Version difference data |
◆ ◆ ◆ ◆

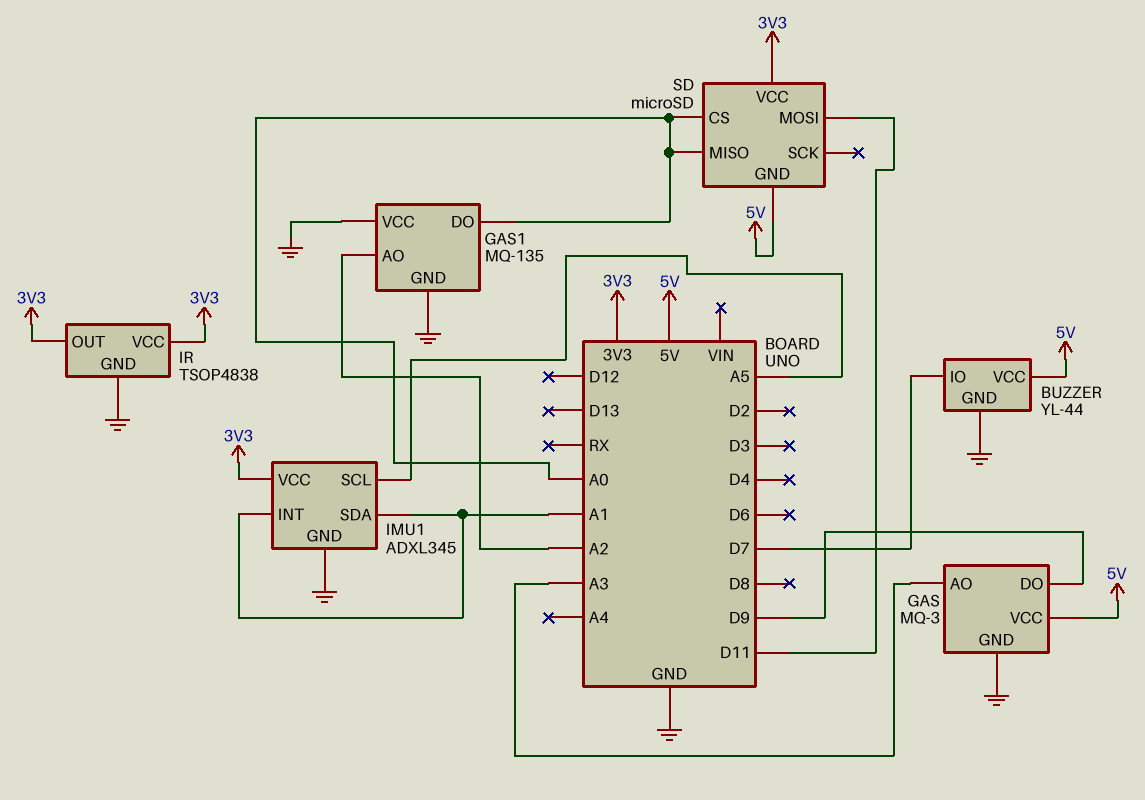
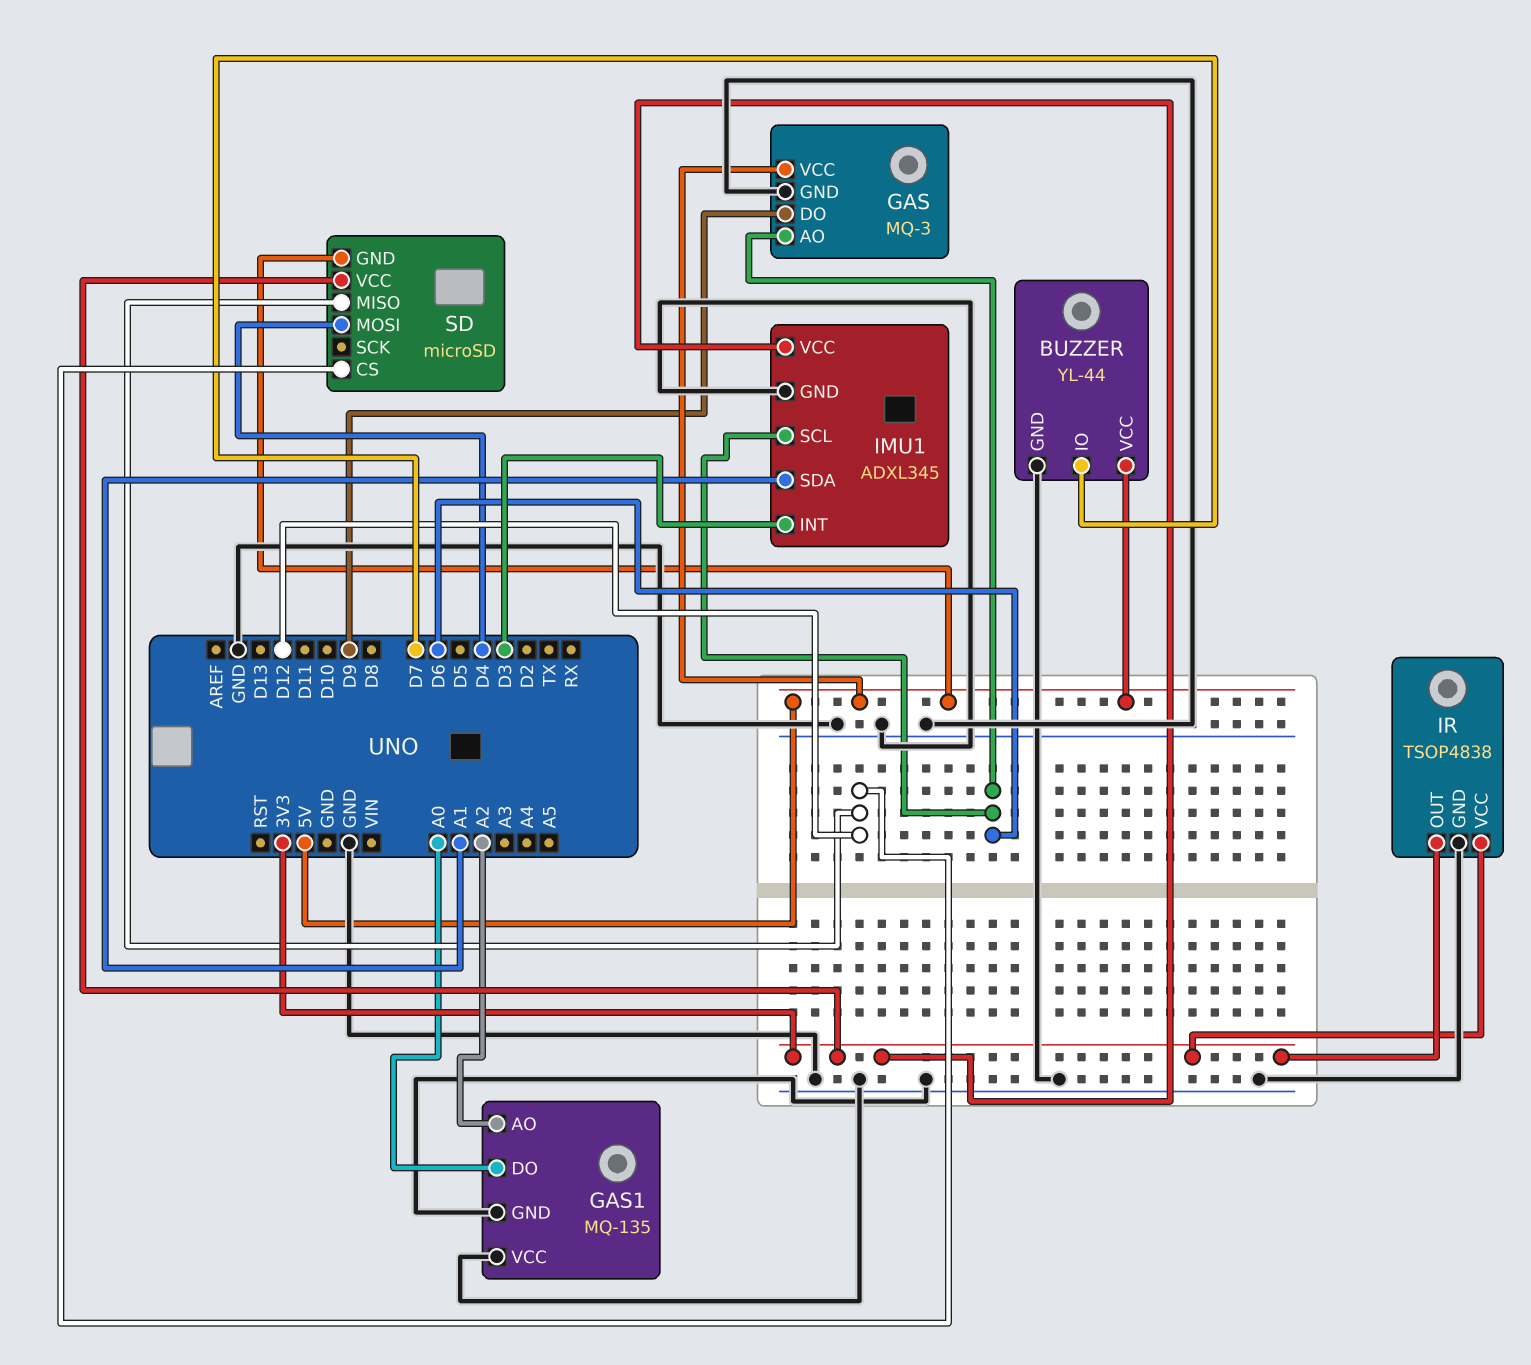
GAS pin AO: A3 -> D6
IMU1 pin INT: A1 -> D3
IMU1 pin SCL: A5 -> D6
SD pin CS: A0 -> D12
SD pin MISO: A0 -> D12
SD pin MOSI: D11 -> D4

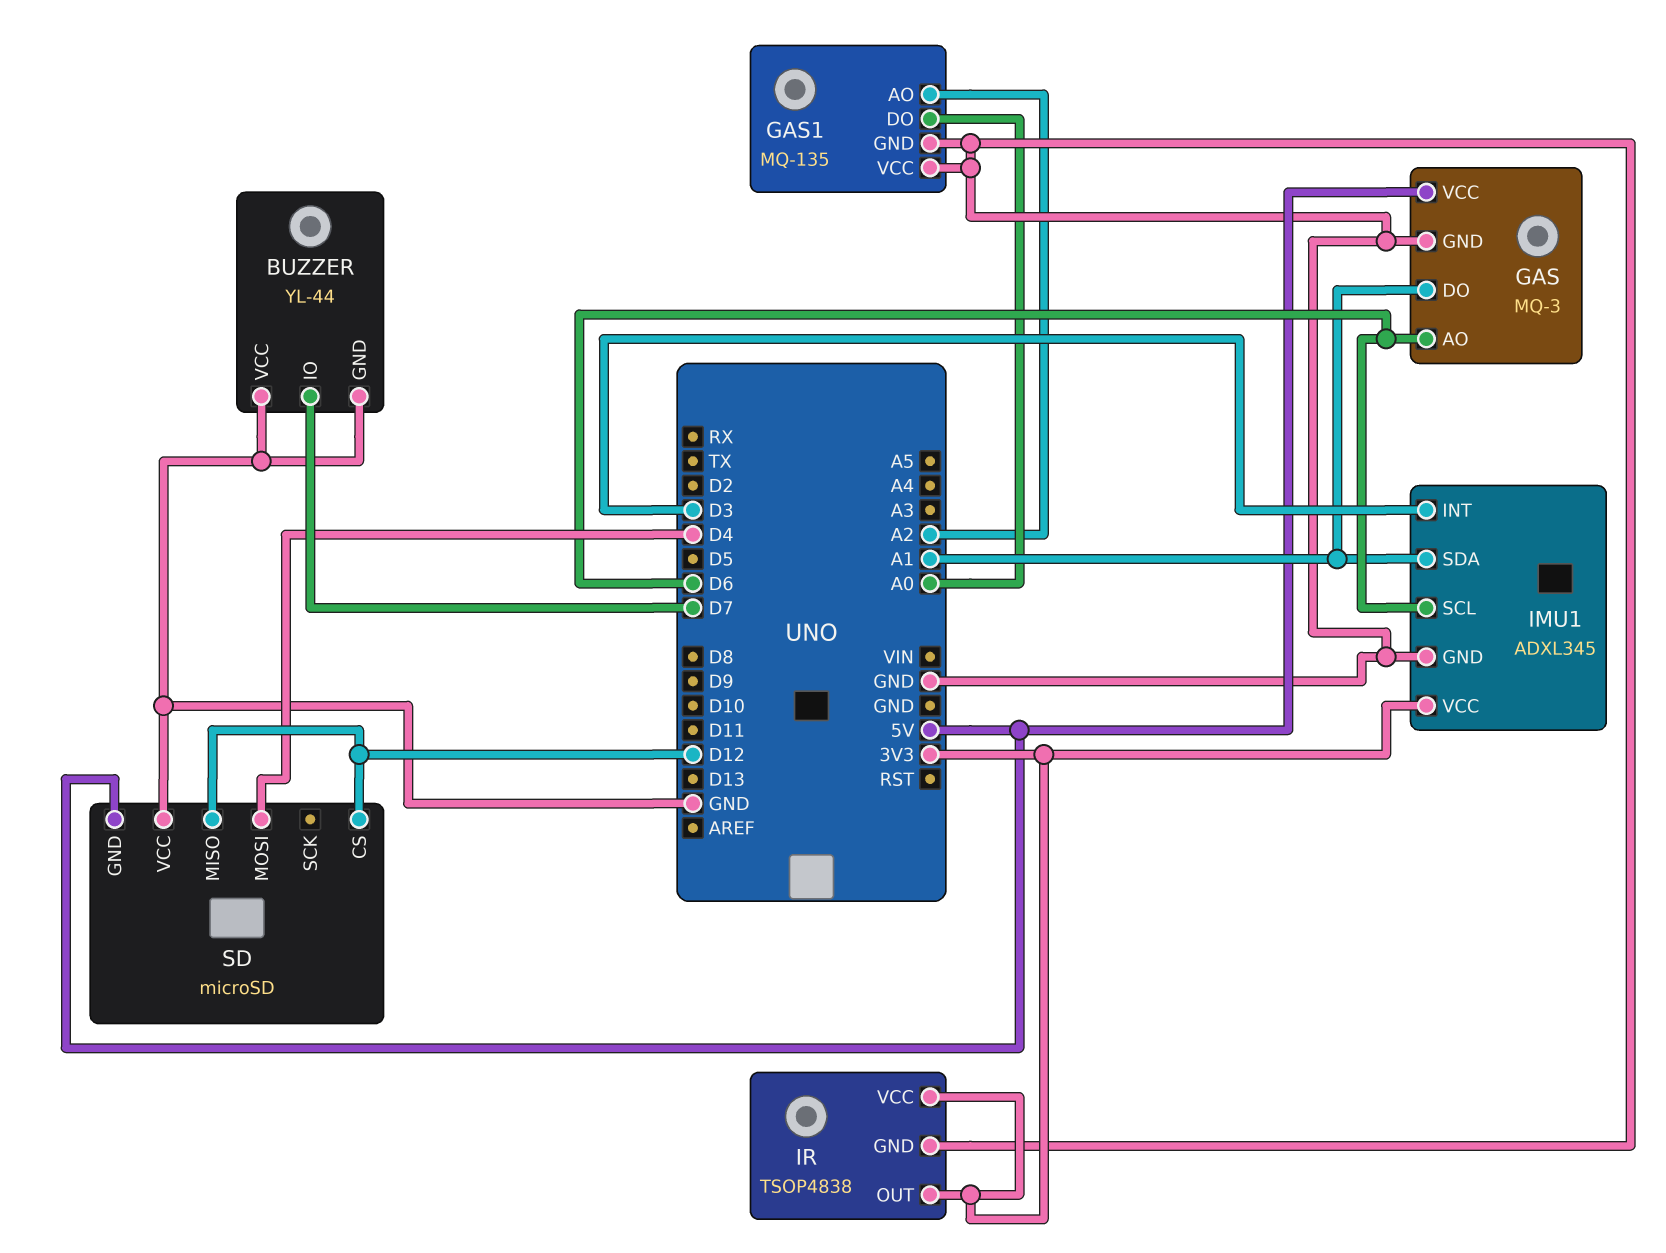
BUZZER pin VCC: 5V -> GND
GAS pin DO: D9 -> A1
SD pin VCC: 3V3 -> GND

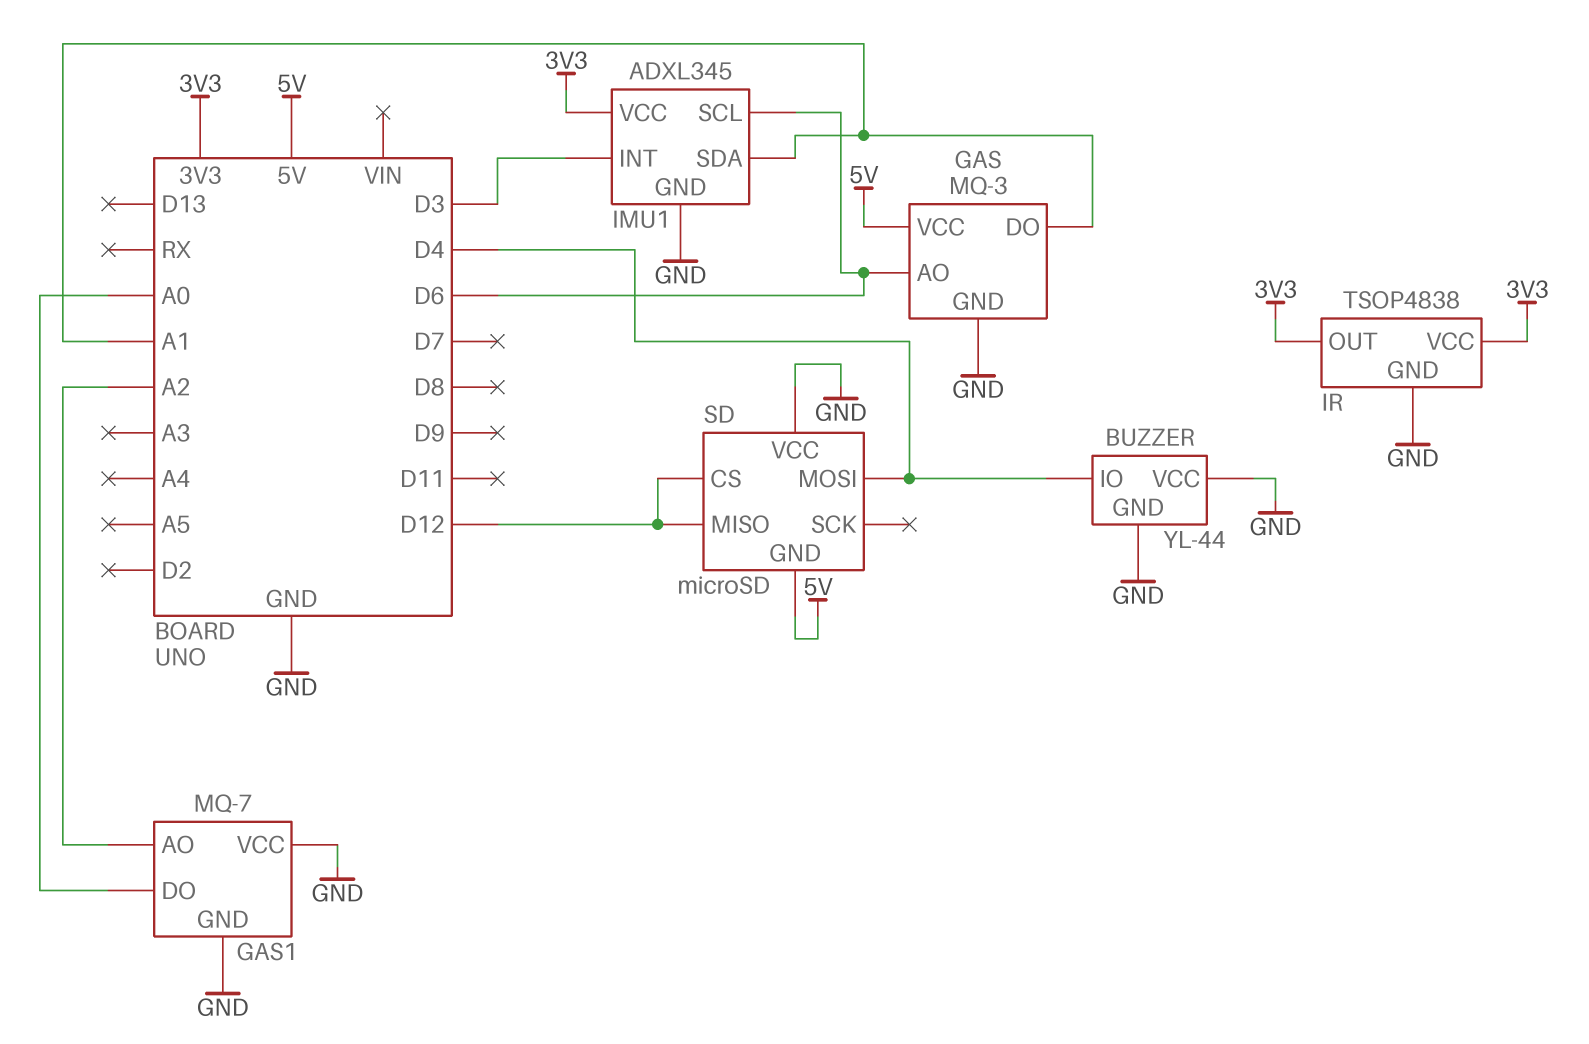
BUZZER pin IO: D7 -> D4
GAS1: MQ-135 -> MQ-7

◆ ◆ ◆ ◆

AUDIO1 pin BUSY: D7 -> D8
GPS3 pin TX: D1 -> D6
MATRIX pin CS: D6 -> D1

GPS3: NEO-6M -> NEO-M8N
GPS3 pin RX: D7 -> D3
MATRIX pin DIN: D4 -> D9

◆ ◆ ◆ ◆

What this task involves | From the records above, transcribe exactly the lines starting at the one containing "SD pin CS: A0 -> D12" and ending at the one containing "GAS1: MQ-135 -> MQ-7". Skip the pictures.

Result below |
SD pin CS: A0 -> D12
SD pin MISO: A0 -> D12
SD pin MOSI: D11 -> D4

BUZZER pin VCC: 5V -> GND
GAS pin DO: D9 -> A1
SD pin VCC: 3V3 -> GND

BUZZER pin IO: D7 -> D4
GAS1: MQ-135 -> MQ-7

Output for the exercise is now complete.